-- Given records follows --

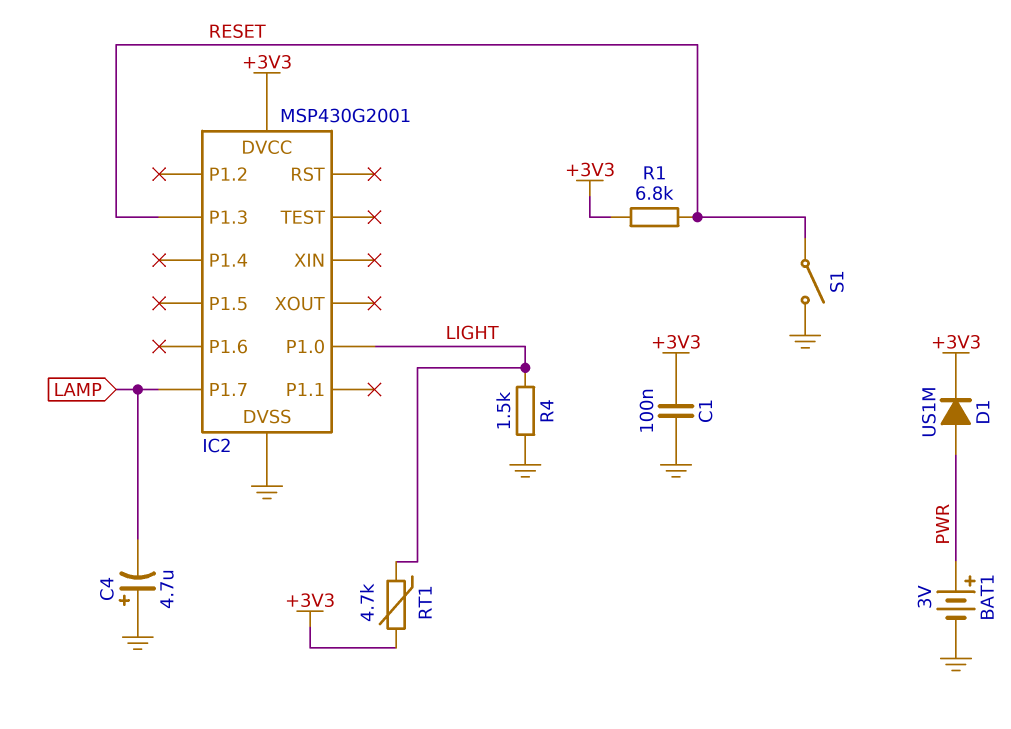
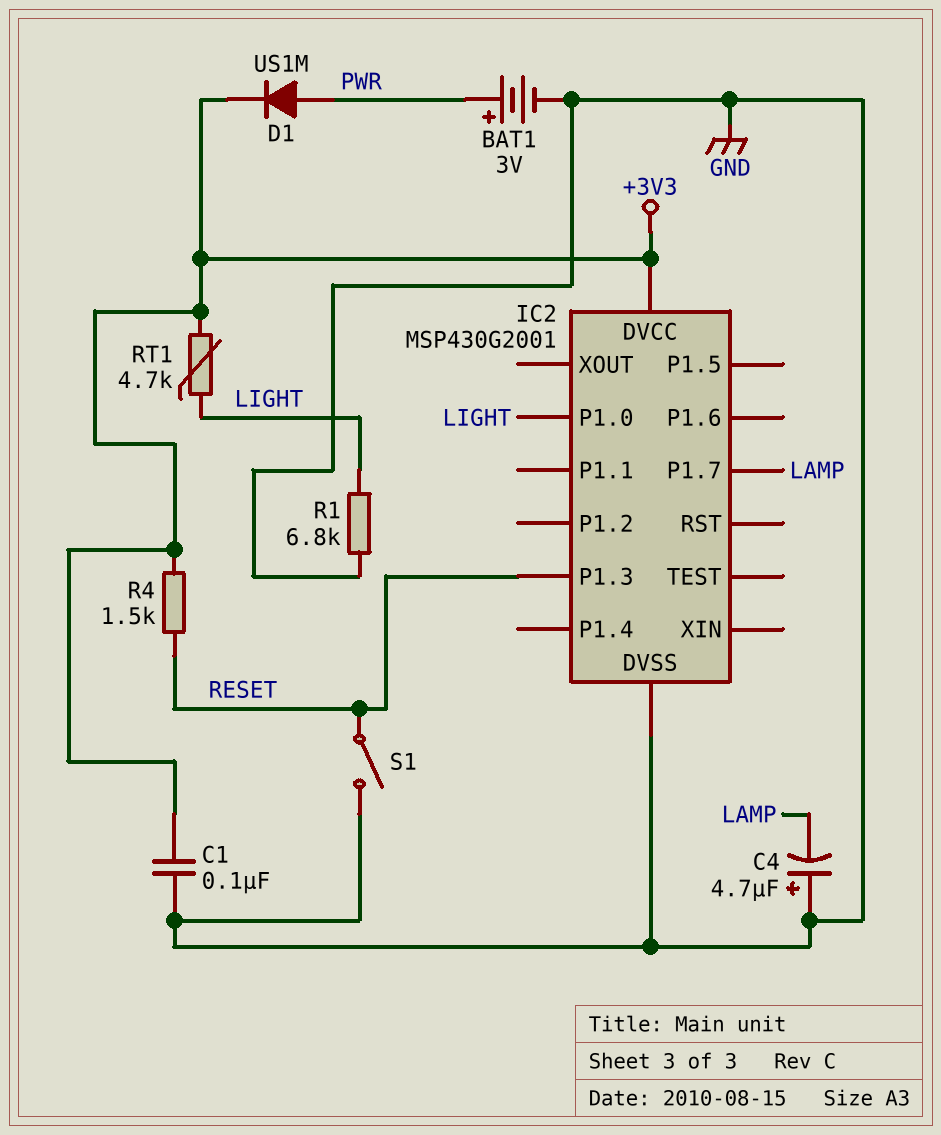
R1: 6.8k (+3V3, RESET) -> 6.8k (GND, LIGHT)
R4: 1.5k (GND, LIGHT) -> 1.5k (+3V3, RESET)

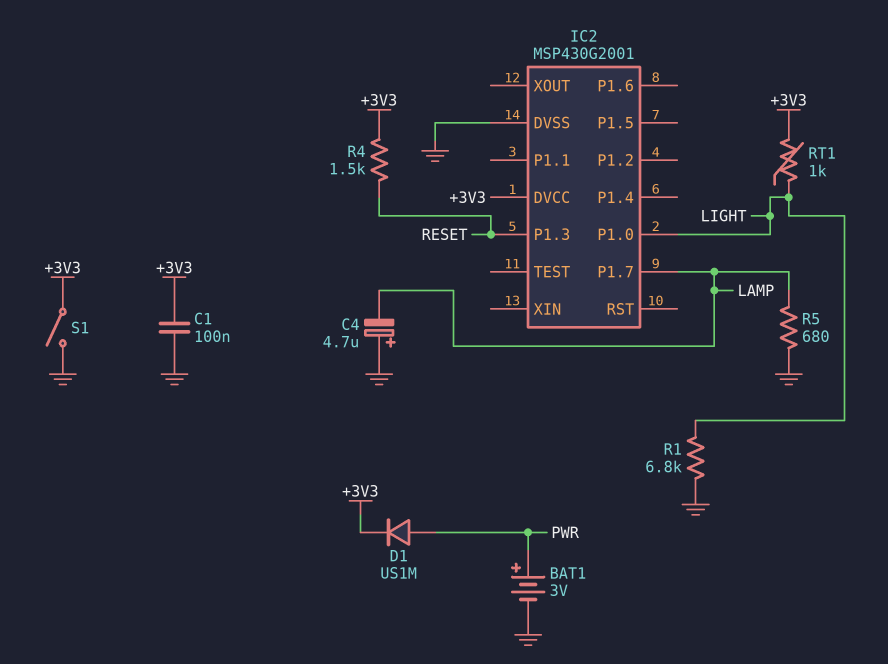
R5: none -> 680 (GND, LAMP)
RT1: 4.7k (+3V3, LIGHT) -> 1k (+3V3, LIGHT)
S1: switch (GND, RESET) -> switch (+3V3, GND)

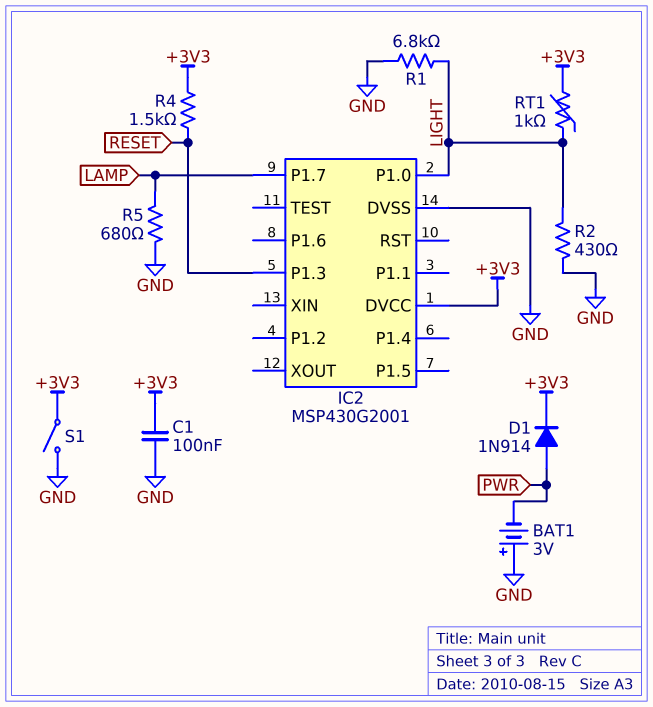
BAT1: 3V (plus PWR, minus GND) -> 3V (plus GND, minus PWR)
C4: 4.7uF (plus GND, minus LAMP) -> none
D1: diode US1M (A PWR, K +3V3) -> diode 1N914 (A PWR, K +3V3)
R2: none -> 430 (GND, LIGHT)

-- Given records concluded --

# Exercise objective
Output the full listing verbatim, but drop the images.

# Result of the exercise
R1: 6.8k (+3V3, RESET) -> 6.8k (GND, LIGHT)
R4: 1.5k (GND, LIGHT) -> 1.5k (+3V3, RESET)

R5: none -> 680 (GND, LAMP)
RT1: 4.7k (+3V3, LIGHT) -> 1k (+3V3, LIGHT)
S1: switch (GND, RESET) -> switch (+3V3, GND)

BAT1: 3V (plus PWR, minus GND) -> 3V (plus GND, minus PWR)
C4: 4.7uF (plus GND, minus LAMP) -> none
D1: diode US1M (A PWR, K +3V3) -> diode 1N914 (A PWR, K +3V3)
R2: none -> 430 (GND, LIGHT)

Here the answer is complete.